Stored dataset items:
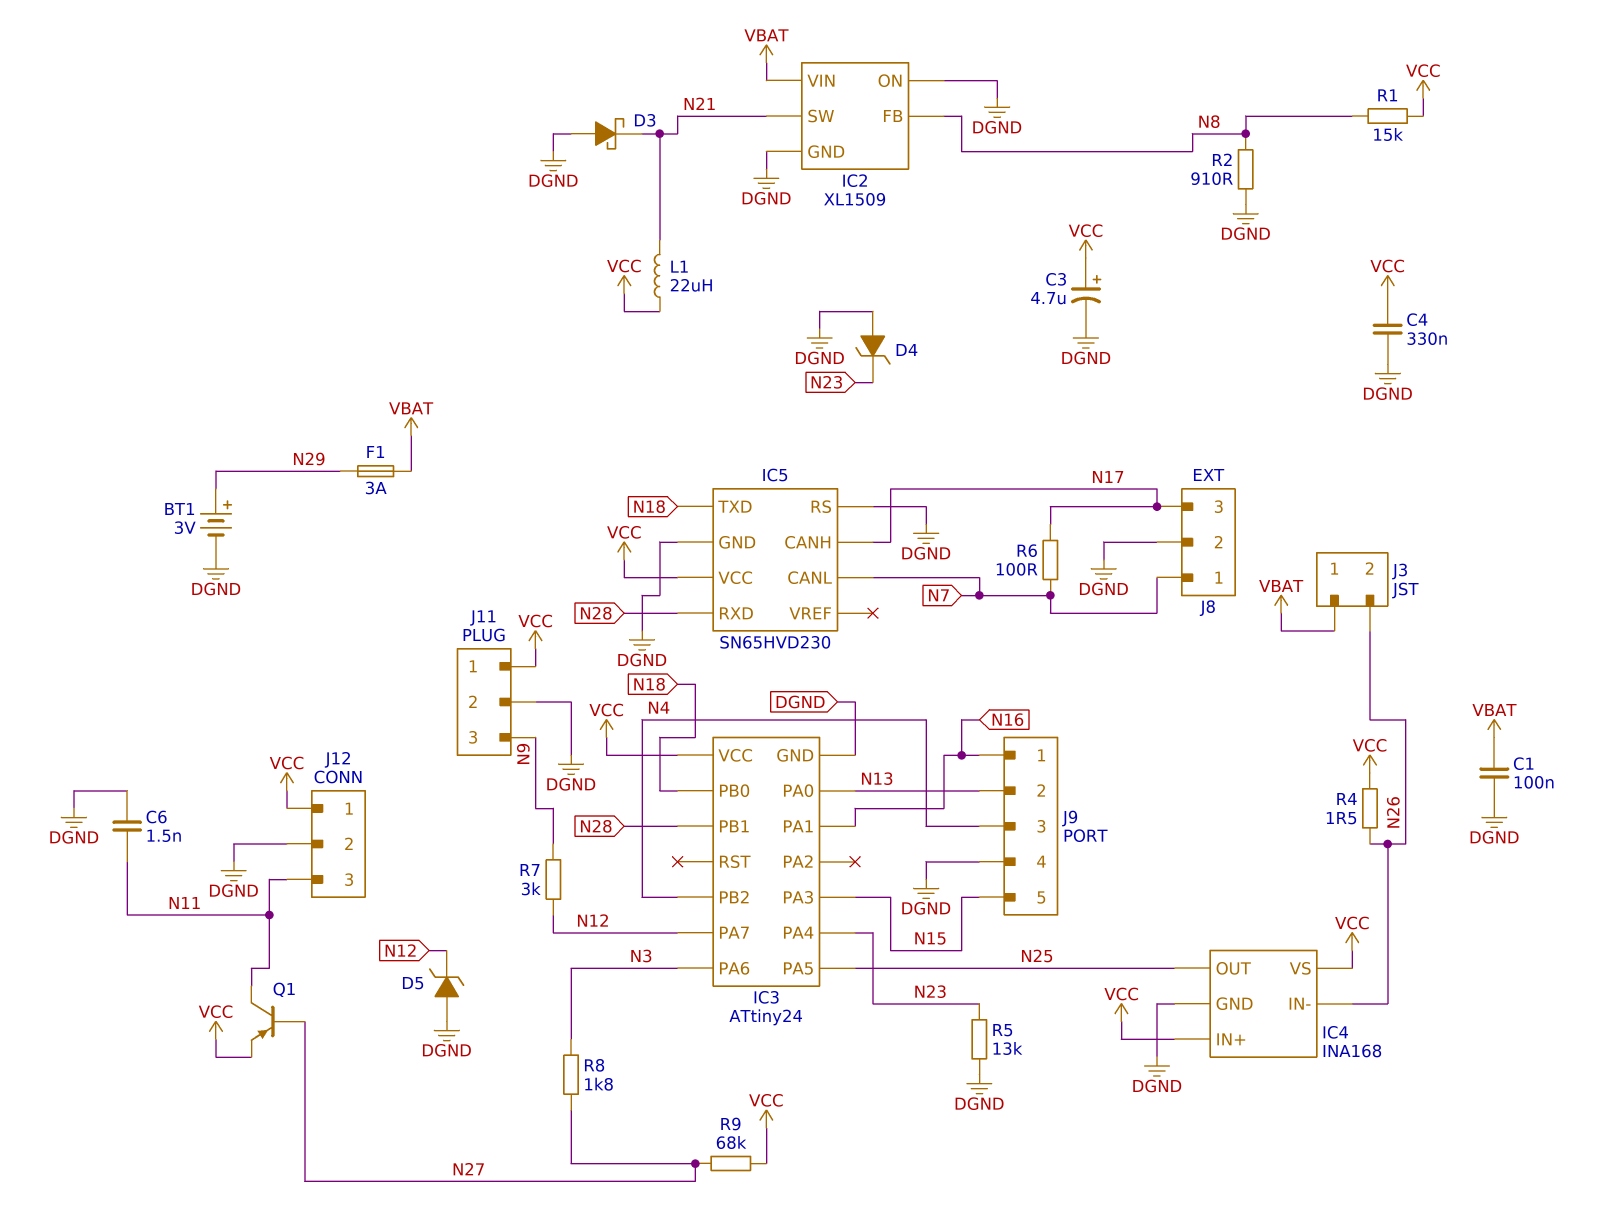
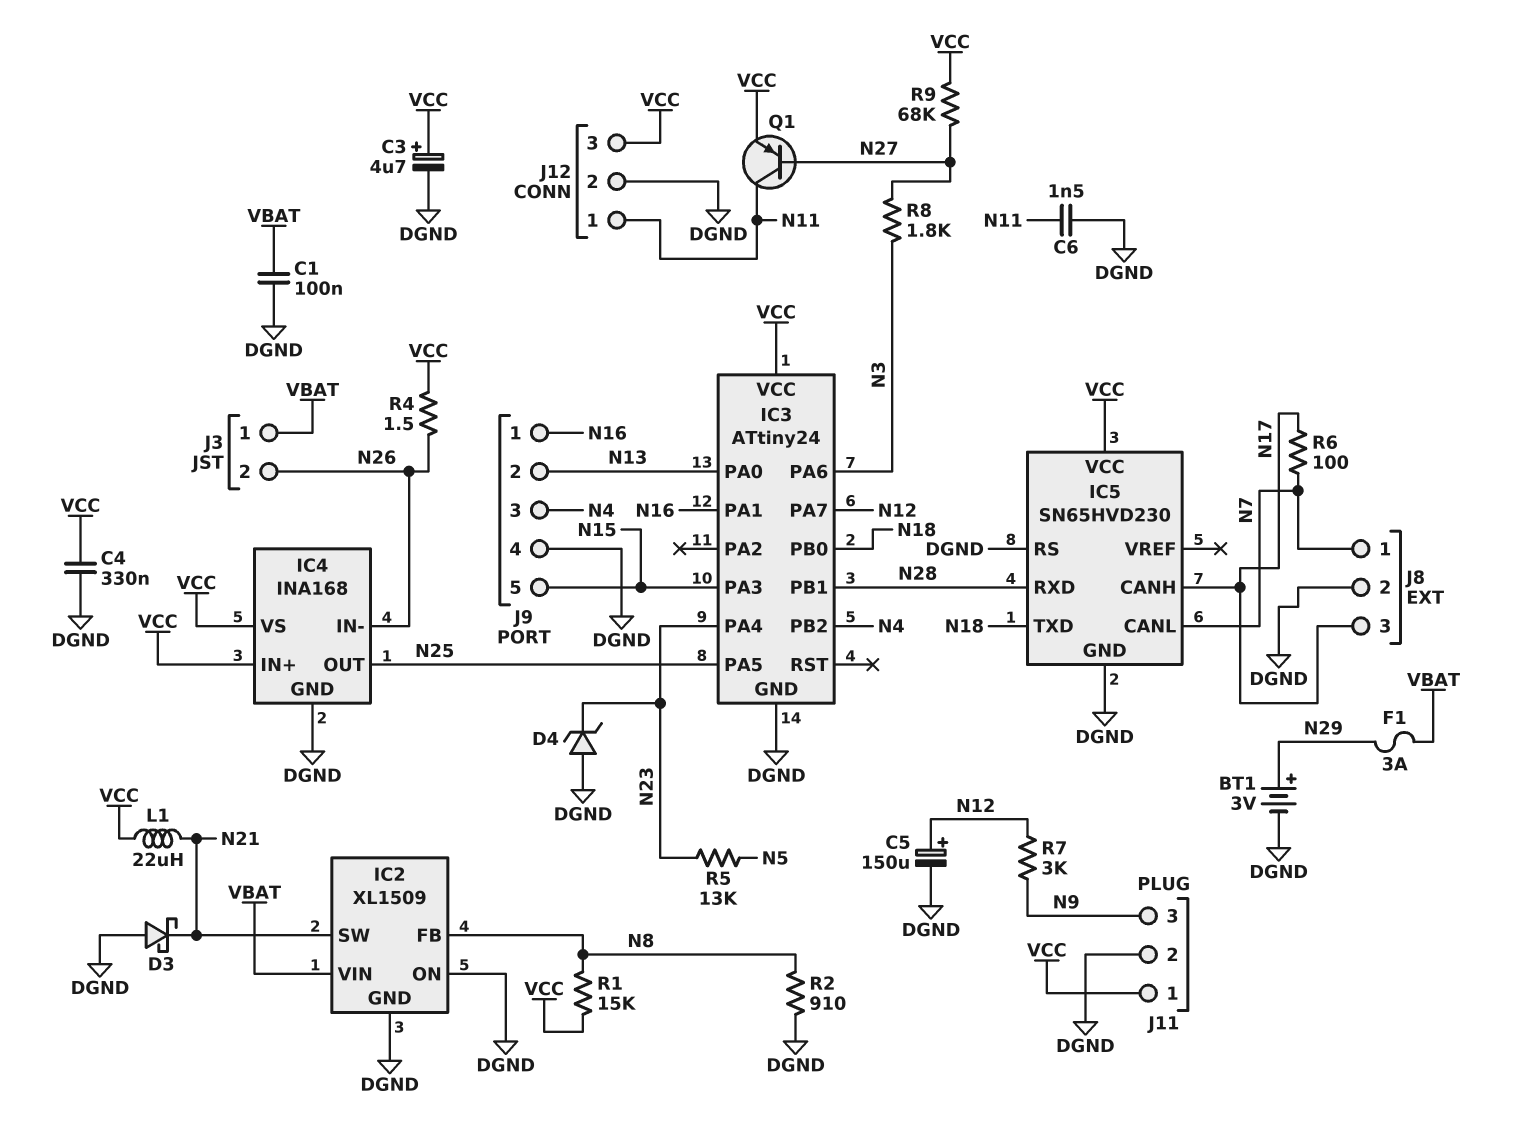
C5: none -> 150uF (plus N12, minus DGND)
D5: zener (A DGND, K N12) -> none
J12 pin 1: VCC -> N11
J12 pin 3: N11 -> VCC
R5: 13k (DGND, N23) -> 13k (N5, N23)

Task details:
Drop every image, please, and write out the data above exactly as shown.

Exercise result:
C5: none -> 150uF (plus N12, minus DGND)
D5: zener (A DGND, K N12) -> none
J12 pin 1: VCC -> N11
J12 pin 3: N11 -> VCC
R5: 13k (DGND, N23) -> 13k (N5, N23)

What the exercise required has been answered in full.